Set problem:
Put everything from the start of the entries down through the line containing "24: (497, 546)" into a JSON list of strings, with one string for each line and any blank lines left out.

(Data records)
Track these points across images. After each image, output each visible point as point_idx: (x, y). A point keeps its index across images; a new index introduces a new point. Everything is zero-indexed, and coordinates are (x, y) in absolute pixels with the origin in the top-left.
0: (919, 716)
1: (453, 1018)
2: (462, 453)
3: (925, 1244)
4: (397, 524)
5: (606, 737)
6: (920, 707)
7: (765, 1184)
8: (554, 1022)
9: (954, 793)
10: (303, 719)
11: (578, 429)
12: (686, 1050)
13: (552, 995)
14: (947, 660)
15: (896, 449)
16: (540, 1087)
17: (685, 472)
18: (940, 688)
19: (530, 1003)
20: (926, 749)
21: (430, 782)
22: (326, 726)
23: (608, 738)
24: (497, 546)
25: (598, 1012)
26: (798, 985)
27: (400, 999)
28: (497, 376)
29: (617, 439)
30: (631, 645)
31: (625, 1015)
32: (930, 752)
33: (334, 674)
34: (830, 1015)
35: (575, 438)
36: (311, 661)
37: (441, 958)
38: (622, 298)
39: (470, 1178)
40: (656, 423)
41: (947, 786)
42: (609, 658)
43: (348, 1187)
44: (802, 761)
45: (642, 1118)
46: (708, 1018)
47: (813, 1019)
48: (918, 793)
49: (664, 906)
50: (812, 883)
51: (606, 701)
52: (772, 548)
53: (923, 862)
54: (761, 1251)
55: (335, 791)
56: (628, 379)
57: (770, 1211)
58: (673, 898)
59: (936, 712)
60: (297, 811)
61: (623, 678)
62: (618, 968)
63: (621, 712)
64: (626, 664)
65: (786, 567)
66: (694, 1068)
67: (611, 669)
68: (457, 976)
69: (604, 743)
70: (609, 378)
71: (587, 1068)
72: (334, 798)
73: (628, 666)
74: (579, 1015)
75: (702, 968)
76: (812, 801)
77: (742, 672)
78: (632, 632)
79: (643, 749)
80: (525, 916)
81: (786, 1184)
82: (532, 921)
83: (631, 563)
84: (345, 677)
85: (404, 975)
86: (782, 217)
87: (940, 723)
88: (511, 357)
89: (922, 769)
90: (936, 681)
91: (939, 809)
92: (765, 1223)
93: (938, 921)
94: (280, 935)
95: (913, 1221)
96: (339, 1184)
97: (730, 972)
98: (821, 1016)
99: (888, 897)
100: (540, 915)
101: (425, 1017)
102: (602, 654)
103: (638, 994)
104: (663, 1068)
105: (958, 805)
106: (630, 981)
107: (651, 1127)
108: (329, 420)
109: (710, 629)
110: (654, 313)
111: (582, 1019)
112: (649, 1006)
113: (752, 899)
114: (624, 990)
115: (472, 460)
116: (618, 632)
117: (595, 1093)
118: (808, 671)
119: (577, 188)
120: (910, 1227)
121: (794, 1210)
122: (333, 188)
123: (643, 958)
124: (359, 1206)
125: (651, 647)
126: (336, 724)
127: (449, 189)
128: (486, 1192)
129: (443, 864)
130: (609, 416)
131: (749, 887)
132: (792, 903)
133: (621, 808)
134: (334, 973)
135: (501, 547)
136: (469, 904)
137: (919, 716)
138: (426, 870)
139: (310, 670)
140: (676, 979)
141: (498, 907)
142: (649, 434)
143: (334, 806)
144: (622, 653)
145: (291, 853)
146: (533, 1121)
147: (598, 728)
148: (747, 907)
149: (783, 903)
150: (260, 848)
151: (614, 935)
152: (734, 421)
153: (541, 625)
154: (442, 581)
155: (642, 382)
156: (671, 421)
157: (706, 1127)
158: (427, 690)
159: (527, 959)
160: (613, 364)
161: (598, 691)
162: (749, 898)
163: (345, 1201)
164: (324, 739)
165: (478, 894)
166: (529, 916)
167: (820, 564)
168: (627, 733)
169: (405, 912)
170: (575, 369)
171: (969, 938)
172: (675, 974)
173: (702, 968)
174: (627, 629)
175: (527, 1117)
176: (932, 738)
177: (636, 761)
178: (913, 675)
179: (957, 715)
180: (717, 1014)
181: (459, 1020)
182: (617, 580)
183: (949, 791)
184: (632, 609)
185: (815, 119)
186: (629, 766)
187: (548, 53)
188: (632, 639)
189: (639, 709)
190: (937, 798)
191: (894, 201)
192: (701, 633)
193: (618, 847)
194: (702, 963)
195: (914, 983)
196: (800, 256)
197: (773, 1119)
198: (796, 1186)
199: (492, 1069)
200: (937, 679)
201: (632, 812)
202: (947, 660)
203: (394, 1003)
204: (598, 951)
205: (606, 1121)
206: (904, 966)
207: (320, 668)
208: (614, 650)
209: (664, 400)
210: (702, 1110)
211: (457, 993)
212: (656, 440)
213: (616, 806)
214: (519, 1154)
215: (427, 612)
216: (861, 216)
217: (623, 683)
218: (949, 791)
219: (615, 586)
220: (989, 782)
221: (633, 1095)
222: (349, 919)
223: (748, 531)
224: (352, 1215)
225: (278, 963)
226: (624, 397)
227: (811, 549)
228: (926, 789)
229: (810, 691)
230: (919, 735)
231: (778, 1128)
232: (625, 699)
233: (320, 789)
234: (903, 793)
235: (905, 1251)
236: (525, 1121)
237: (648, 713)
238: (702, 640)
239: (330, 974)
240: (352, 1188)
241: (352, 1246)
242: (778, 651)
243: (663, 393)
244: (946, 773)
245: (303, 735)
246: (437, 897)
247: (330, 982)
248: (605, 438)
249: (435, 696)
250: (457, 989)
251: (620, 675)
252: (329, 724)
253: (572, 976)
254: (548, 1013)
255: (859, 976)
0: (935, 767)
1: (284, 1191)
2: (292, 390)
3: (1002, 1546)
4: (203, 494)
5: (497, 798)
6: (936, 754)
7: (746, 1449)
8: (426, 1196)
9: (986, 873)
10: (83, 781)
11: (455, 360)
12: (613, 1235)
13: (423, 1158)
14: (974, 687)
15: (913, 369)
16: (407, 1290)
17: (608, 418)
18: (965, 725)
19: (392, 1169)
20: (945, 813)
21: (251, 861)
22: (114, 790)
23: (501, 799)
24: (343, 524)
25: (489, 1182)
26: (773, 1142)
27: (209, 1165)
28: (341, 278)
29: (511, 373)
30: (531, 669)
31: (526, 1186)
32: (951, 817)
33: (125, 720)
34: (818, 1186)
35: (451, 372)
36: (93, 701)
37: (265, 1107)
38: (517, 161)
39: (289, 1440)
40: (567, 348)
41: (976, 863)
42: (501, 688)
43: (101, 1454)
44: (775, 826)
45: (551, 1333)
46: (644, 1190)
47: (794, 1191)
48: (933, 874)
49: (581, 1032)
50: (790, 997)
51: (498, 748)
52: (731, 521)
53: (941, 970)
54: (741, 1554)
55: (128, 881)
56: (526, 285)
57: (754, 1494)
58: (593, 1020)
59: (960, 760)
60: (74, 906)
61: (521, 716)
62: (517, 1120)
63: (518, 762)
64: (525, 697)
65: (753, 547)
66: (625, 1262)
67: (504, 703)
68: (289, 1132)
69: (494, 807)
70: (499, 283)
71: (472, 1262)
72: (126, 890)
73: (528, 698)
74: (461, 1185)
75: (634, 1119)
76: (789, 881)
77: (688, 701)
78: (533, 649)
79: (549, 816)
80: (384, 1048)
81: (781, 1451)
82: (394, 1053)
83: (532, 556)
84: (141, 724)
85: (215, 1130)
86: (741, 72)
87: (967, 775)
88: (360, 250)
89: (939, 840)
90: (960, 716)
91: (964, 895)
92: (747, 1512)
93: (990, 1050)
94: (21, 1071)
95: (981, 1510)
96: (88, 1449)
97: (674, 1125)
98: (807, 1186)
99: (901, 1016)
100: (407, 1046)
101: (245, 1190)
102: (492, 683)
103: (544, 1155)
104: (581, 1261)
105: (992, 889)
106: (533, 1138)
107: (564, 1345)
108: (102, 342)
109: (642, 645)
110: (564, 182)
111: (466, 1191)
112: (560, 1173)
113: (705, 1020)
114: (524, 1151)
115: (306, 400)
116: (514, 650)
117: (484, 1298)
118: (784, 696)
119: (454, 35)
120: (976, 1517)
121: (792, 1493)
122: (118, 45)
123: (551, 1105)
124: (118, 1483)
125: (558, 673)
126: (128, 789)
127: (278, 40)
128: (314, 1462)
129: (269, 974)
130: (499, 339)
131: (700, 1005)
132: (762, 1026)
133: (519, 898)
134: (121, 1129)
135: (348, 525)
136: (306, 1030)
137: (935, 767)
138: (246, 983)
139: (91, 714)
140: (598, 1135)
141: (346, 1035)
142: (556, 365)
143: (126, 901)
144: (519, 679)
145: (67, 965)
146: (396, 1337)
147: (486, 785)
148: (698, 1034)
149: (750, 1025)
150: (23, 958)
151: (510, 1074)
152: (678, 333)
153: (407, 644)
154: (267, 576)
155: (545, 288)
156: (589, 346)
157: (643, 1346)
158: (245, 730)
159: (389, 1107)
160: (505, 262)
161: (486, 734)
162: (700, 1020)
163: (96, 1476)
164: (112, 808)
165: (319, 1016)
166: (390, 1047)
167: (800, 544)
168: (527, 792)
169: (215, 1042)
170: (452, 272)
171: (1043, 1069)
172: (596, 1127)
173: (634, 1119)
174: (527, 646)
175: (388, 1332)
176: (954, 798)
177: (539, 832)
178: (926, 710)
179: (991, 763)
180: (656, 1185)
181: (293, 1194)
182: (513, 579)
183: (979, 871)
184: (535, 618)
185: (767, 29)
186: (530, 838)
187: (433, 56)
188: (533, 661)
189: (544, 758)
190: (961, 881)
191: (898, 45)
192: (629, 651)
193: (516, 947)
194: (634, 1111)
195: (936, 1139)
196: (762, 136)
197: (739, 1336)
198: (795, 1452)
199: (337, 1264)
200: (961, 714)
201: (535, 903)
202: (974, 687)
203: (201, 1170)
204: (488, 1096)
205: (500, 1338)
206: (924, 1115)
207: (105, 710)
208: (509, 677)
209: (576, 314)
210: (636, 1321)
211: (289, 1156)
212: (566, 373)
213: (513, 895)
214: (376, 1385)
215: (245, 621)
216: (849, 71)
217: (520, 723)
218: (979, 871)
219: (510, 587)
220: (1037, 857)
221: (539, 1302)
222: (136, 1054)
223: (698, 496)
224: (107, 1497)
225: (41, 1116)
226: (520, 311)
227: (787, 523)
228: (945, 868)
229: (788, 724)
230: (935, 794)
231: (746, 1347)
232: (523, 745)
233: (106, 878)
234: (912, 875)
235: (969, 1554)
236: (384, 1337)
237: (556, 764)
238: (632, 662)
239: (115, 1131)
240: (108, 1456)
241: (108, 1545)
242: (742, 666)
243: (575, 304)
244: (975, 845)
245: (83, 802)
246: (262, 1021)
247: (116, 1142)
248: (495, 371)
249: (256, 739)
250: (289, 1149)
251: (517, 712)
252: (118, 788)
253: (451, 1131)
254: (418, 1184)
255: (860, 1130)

Written response:
[
  "Track these points across images. After each image, output each visible point as point_idx: (x, y). A point keeps its index across images; a new index introduces a new point. Everything is zero-indexed, and coordinates are (x, y) in absolute pixels with the origin in the top-left.",
  "0: (919, 716)",
  "1: (453, 1018)",
  "2: (462, 453)",
  "3: (925, 1244)",
  "4: (397, 524)",
  "5: (606, 737)",
  "6: (920, 707)",
  "7: (765, 1184)",
  "8: (554, 1022)",
  "9: (954, 793)",
  "10: (303, 719)",
  "11: (578, 429)",
  "12: (686, 1050)",
  "13: (552, 995)",
  "14: (947, 660)",
  "15: (896, 449)",
  "16: (540, 1087)",
  "17: (685, 472)",
  "18: (940, 688)",
  "19: (530, 1003)",
  "20: (926, 749)",
  "21: (430, 782)",
  "22: (326, 726)",
  "23: (608, 738)",
  "24: (497, 546)"
]